» **Your instructions**
In the records below, locate every line containing the string "kern" and copy each one out in full. Matching is case-sensitive.

» **Records shown**
########
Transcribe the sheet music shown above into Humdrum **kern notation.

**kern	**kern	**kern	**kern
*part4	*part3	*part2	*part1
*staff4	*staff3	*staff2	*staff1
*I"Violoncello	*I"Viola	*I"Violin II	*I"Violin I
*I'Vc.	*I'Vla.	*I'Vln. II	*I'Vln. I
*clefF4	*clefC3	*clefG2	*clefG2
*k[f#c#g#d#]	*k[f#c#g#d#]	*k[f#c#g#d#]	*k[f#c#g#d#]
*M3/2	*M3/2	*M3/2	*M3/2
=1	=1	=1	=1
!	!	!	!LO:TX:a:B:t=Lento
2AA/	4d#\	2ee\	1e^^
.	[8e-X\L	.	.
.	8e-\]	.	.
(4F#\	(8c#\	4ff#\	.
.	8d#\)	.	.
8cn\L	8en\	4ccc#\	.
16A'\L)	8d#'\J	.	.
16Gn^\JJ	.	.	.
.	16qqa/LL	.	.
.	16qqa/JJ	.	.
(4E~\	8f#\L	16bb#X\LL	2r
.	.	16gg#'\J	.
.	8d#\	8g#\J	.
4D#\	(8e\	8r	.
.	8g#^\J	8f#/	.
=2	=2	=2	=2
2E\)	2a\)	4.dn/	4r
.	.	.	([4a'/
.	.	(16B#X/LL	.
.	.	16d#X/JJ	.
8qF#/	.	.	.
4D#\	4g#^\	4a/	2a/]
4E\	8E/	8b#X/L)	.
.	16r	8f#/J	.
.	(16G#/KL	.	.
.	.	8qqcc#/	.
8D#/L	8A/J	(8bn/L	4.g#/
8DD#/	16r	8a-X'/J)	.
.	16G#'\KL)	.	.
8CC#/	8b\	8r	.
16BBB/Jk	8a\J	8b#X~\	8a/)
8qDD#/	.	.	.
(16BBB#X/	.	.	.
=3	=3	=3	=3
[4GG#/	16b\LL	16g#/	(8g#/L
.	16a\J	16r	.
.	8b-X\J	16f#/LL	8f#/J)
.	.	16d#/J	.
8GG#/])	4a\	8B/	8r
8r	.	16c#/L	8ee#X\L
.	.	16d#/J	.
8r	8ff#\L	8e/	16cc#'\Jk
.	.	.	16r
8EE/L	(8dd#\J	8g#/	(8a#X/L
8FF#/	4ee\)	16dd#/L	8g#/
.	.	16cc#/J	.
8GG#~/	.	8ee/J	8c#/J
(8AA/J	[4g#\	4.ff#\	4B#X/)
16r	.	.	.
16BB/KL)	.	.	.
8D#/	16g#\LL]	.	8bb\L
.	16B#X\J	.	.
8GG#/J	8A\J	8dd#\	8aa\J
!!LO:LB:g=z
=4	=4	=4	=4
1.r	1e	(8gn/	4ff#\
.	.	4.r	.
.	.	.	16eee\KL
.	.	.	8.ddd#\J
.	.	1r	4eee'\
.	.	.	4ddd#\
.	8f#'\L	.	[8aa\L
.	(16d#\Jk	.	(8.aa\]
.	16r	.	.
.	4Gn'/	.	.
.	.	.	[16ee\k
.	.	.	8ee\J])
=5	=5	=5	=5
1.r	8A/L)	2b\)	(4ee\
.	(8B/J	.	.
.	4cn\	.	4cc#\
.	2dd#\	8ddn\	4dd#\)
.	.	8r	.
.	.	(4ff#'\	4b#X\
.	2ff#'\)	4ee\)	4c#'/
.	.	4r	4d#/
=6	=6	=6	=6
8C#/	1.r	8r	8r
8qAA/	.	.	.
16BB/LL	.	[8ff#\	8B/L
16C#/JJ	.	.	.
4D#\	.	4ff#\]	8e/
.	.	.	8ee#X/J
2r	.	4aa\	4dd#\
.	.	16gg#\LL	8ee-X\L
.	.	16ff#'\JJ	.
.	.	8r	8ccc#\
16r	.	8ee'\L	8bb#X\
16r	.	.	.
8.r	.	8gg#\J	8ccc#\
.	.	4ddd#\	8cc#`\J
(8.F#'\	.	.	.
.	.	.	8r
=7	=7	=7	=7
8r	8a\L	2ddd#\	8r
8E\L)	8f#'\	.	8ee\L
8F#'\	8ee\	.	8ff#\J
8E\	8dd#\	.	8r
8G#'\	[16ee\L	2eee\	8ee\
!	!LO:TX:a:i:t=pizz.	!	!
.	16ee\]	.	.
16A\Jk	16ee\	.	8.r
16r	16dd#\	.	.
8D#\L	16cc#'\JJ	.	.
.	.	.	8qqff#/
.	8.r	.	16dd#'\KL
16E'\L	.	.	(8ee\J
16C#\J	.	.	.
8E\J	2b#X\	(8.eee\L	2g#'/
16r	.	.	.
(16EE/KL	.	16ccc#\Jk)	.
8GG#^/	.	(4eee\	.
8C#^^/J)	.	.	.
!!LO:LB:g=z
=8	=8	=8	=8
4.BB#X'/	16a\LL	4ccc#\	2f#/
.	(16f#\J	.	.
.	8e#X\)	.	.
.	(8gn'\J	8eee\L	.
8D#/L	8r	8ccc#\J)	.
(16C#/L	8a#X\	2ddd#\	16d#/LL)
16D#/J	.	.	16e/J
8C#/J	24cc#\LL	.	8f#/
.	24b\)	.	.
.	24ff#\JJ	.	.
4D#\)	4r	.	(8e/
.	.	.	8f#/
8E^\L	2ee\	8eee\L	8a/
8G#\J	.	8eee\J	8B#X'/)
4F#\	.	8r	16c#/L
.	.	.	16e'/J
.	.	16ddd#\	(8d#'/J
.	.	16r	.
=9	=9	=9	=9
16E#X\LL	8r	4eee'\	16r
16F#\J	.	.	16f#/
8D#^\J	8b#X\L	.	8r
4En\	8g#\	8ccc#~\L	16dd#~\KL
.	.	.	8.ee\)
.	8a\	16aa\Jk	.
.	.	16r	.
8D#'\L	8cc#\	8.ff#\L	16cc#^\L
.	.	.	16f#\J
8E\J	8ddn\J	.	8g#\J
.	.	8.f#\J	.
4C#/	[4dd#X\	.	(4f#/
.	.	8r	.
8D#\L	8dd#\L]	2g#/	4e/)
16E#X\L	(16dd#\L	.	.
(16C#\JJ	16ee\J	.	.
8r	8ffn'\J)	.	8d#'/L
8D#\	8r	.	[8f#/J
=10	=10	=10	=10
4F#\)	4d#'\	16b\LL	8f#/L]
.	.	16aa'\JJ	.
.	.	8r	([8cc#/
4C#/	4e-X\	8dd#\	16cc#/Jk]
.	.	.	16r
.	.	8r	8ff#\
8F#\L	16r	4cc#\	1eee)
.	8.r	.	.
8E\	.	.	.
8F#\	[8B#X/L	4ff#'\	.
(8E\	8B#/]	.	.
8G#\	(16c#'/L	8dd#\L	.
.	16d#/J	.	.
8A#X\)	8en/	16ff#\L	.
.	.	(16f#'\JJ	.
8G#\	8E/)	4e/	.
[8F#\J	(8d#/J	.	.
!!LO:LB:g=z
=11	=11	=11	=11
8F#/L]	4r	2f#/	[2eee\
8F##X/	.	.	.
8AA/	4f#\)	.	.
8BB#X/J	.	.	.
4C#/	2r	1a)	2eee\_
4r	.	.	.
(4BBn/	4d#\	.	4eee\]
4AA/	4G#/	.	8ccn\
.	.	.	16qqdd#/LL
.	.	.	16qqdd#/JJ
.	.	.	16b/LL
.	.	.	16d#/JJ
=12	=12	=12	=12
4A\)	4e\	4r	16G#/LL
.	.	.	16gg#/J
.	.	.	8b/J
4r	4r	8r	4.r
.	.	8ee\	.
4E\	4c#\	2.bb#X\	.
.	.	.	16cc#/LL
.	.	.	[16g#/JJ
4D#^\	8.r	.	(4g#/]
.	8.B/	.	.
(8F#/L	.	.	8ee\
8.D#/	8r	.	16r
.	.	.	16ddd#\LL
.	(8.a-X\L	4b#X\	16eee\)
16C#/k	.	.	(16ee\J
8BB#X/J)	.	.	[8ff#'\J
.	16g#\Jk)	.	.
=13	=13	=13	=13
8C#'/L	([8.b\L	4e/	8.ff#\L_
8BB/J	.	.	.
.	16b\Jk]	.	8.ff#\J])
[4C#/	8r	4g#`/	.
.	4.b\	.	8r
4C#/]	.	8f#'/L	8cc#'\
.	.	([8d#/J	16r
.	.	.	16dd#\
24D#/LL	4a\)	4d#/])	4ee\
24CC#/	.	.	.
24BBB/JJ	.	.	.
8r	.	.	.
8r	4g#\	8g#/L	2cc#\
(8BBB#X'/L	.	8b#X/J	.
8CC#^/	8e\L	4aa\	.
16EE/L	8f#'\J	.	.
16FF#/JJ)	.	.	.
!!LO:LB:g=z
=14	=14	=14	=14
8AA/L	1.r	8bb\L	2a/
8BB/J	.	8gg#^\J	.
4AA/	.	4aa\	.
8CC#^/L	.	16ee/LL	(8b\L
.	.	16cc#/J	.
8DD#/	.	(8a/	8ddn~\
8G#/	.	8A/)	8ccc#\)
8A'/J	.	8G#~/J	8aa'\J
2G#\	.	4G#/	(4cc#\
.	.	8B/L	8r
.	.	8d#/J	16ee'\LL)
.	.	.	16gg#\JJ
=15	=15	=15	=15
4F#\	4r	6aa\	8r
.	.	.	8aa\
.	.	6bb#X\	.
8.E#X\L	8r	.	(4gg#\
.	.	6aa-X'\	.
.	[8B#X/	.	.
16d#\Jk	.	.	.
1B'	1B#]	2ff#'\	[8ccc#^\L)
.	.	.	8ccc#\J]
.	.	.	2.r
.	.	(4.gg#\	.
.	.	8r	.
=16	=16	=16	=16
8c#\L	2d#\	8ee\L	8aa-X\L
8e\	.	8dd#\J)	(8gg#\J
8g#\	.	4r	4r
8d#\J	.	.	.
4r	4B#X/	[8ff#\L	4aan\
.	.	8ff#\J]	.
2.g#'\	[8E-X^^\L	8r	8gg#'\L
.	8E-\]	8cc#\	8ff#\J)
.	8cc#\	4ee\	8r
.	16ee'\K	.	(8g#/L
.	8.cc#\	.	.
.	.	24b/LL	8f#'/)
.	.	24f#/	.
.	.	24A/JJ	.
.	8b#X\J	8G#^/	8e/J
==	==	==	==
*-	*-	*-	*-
########
» **Solution for this exercise**
Transcribe the sheet music shown above into Humdrum **kern notation.
**kern	**kern	**kern	**kern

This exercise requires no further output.